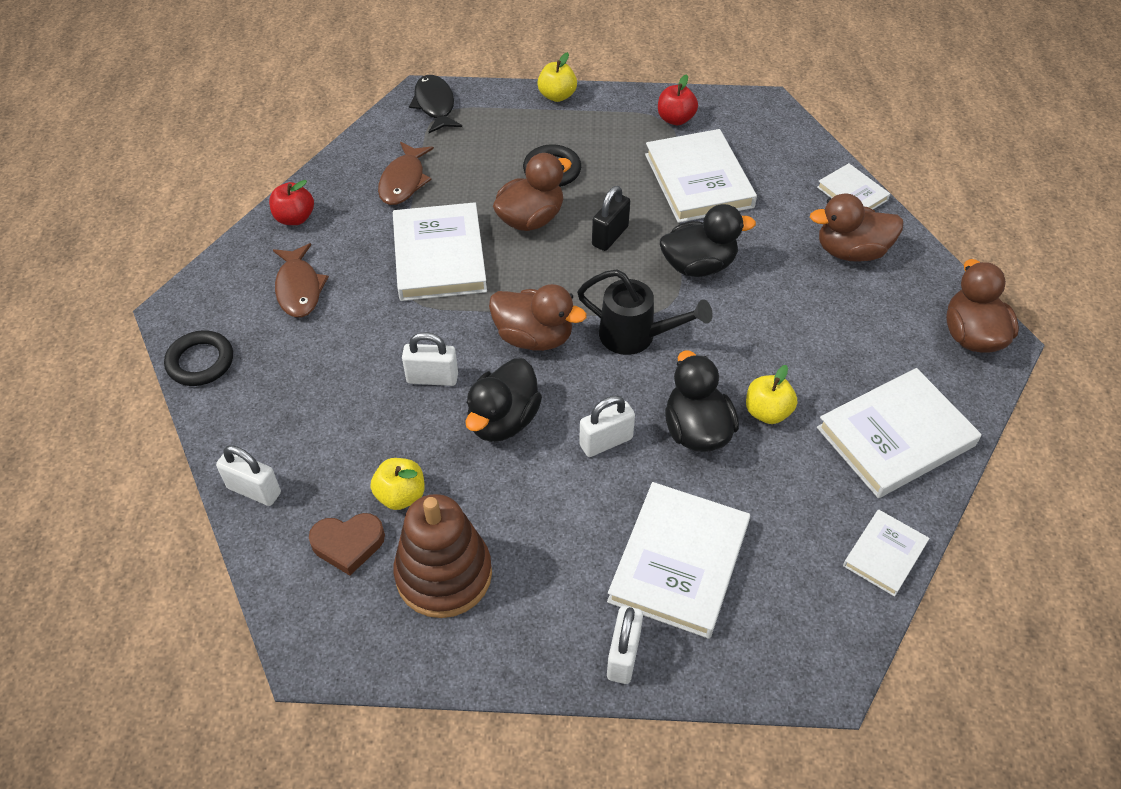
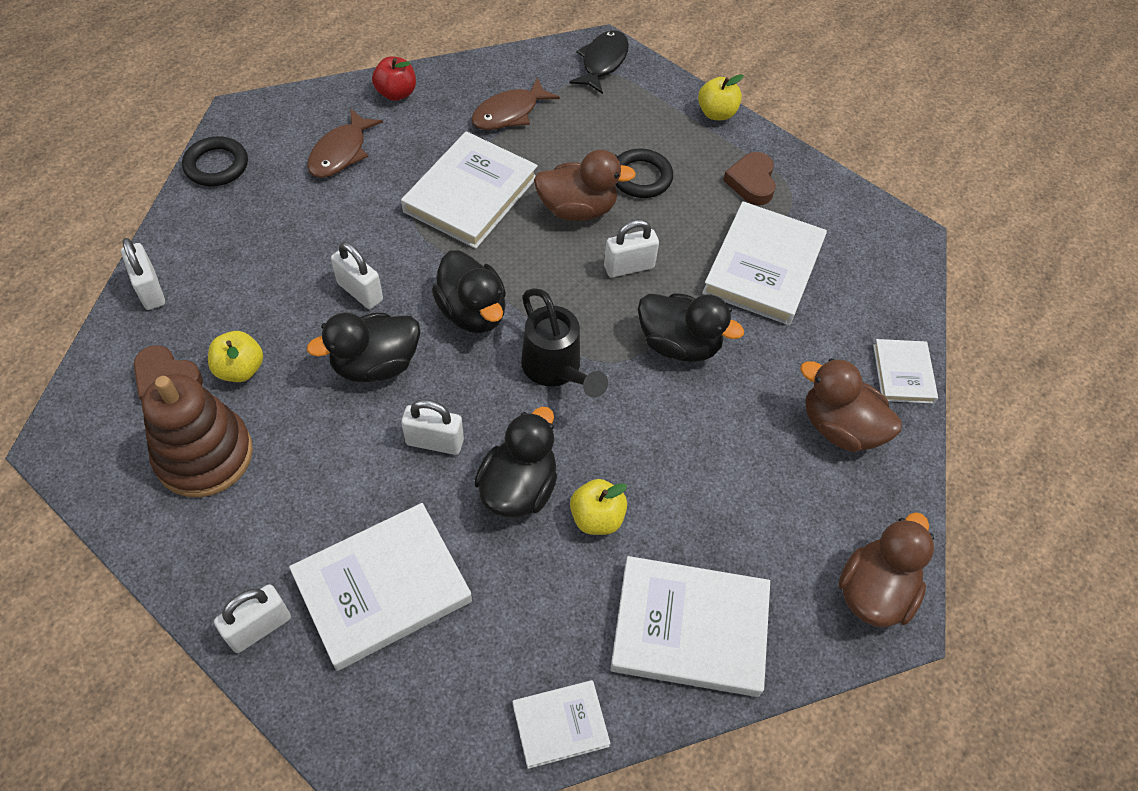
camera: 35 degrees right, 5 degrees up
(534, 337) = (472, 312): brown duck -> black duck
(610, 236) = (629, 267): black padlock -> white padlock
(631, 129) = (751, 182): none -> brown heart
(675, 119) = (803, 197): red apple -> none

--

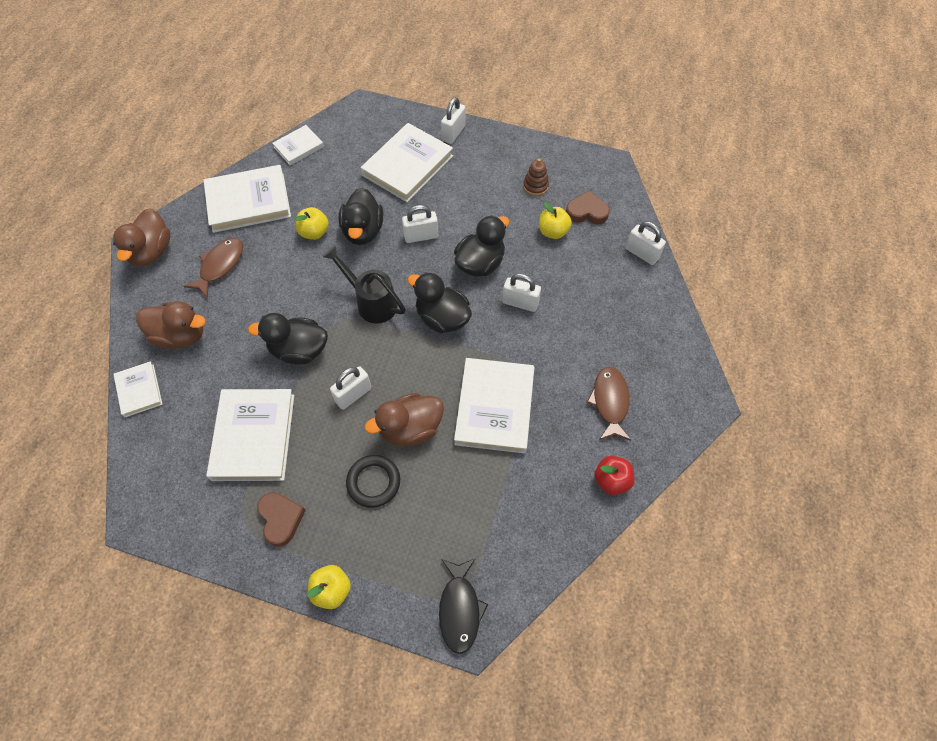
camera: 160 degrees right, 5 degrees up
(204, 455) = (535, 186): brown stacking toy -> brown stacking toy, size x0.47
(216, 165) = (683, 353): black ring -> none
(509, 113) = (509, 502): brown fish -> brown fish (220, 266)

==

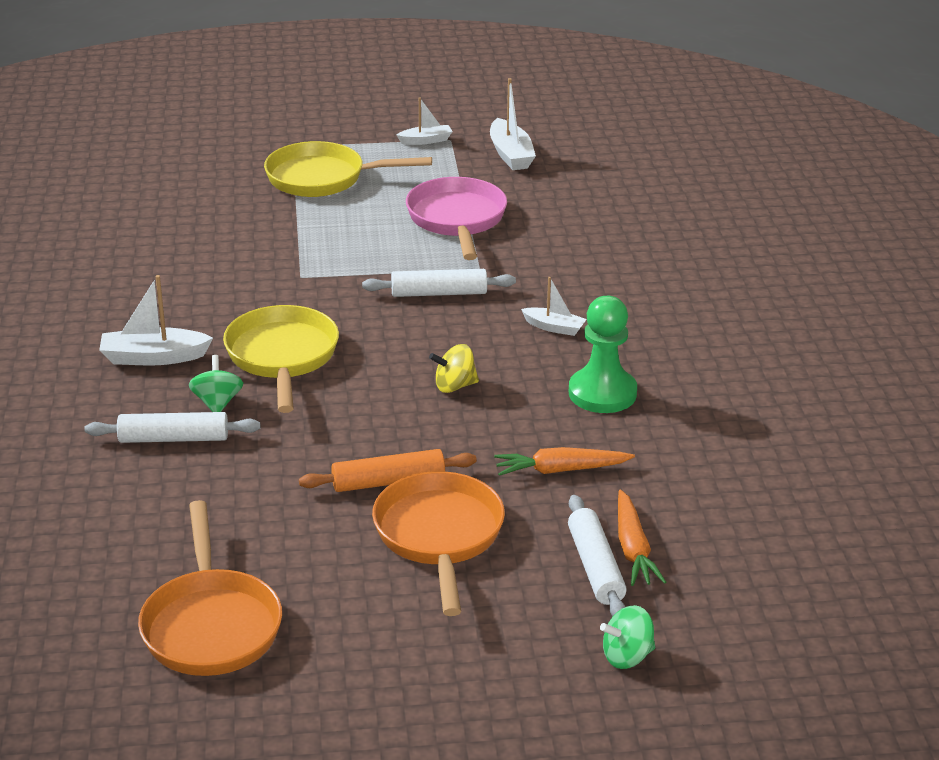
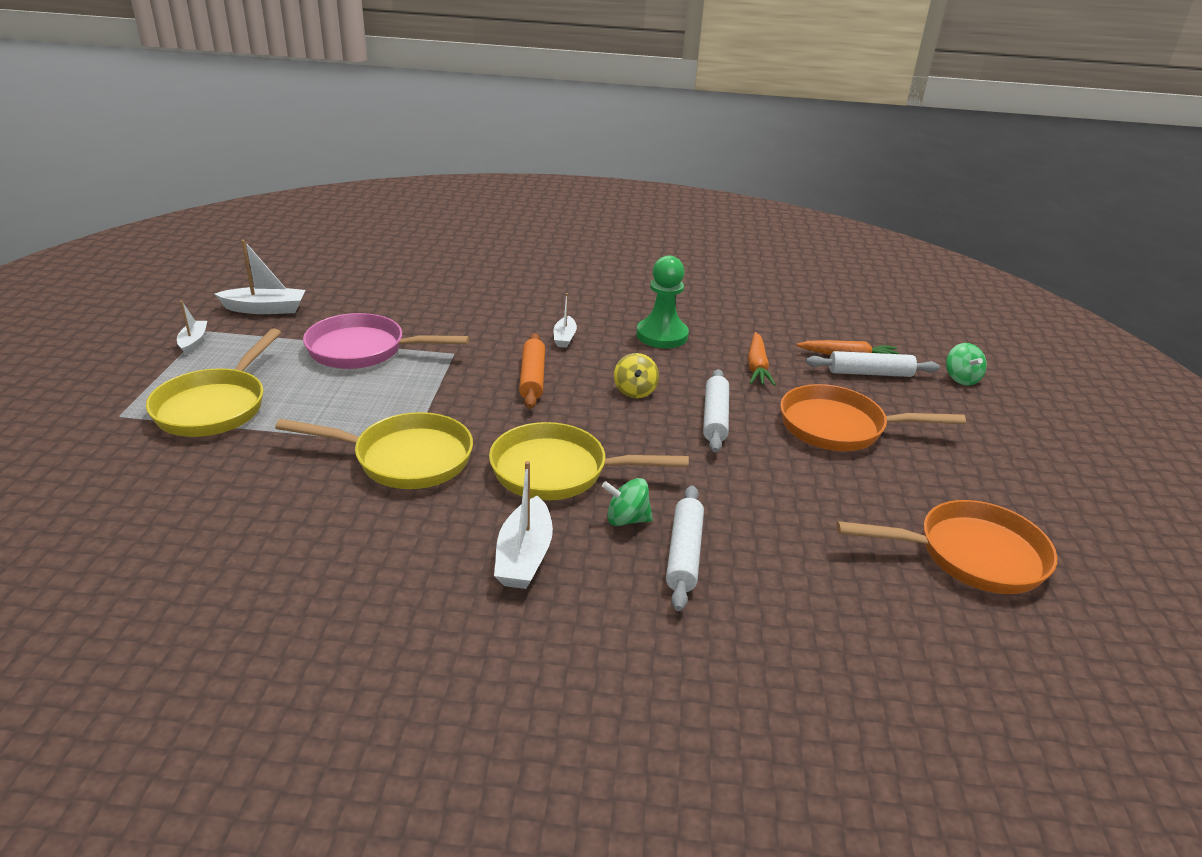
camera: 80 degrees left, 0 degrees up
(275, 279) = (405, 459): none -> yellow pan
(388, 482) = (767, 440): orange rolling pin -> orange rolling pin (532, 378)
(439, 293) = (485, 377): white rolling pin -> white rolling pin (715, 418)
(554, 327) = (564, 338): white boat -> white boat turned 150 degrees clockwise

## ACTIVITY
In the material above, show every line where the word "white" turns up.

## ANSWER BELOW
(610, 236) = (629, 267): black padlock -> white padlock
(439, 293) = (485, 377): white rolling pin -> white rolling pin (715, 418)
(554, 327) = (564, 338): white boat -> white boat turned 150 degrees clockwise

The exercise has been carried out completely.